▶ YOUR INSTRUCTIONS: Please output the entries that follow exactly, without a single image.

**********

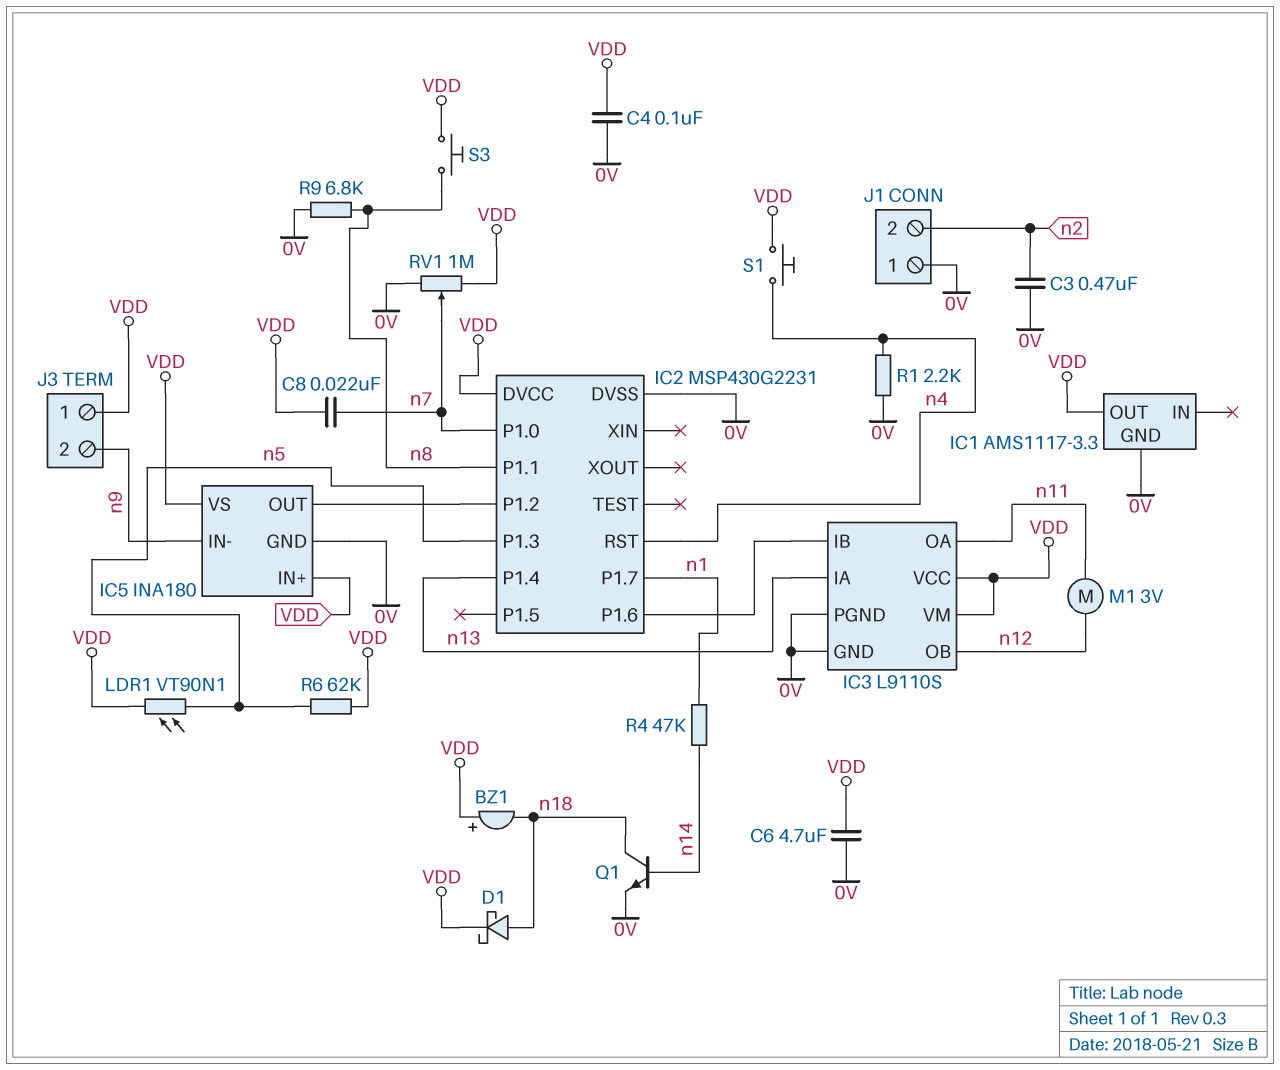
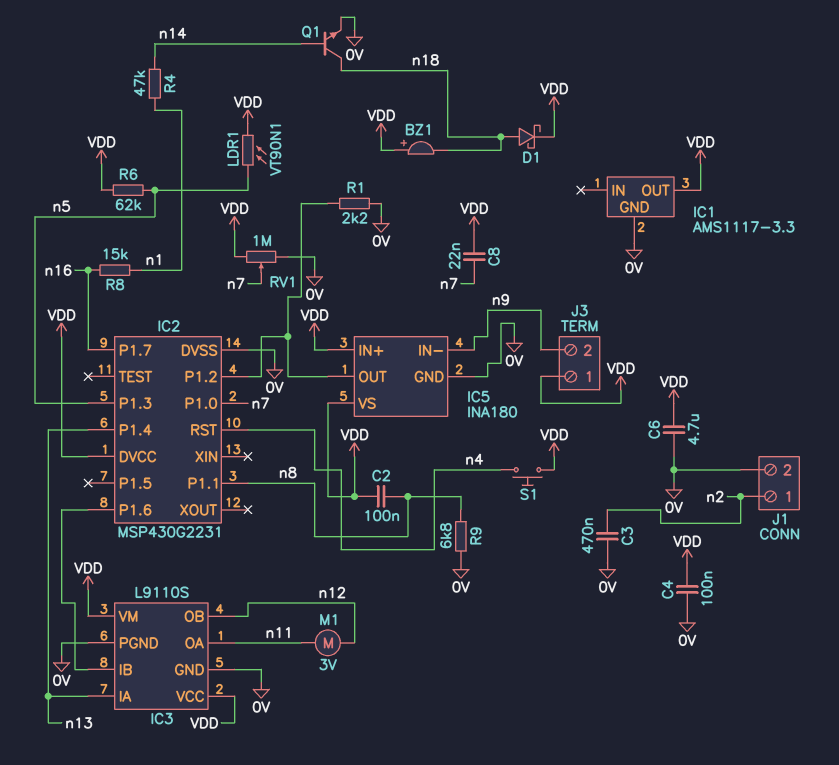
C2: none -> 100nF (VDD, n8)
IC2 pin P1.7: n1 -> n16
J1 pin 1: 0V -> n2
J1 pin 2: n2 -> 0V
R1: 2.2k (0V, n4) -> 2.2k (0V, IC2/P1.2)
R8: none -> 15k (n1, n16)
S3: button (VDD, n8) -> none

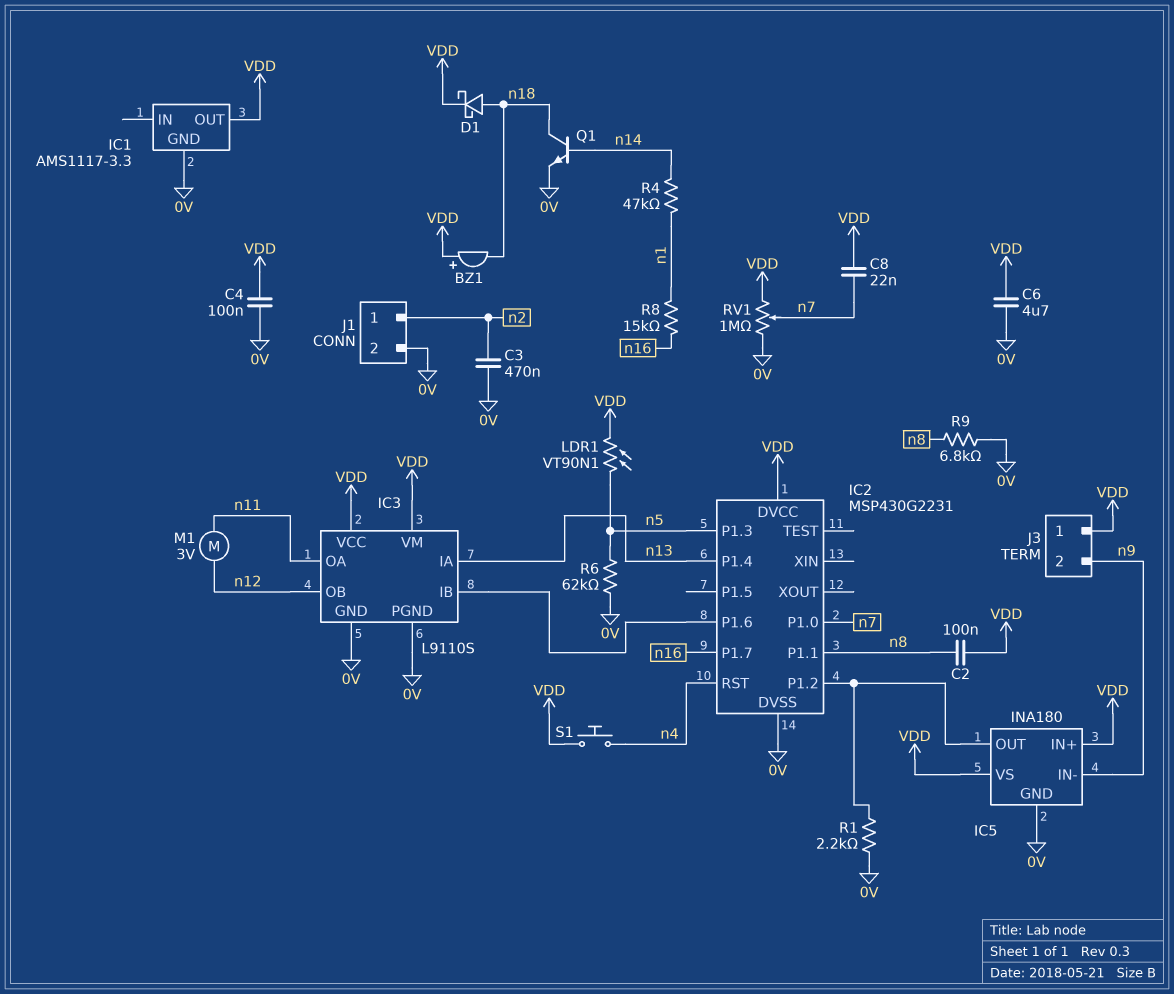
R6: 62k (VDD, n5) -> 62k (0V, n5)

**********

▶ SOLUTION TO THIS EXERCISE:
C2: none -> 100nF (VDD, n8)
IC2 pin P1.7: n1 -> n16
J1 pin 1: 0V -> n2
J1 pin 2: n2 -> 0V
R1: 2.2k (0V, n4) -> 2.2k (0V, IC2/P1.2)
R8: none -> 15k (n1, n16)
S3: button (VDD, n8) -> none

R6: 62k (VDD, n5) -> 62k (0V, n5)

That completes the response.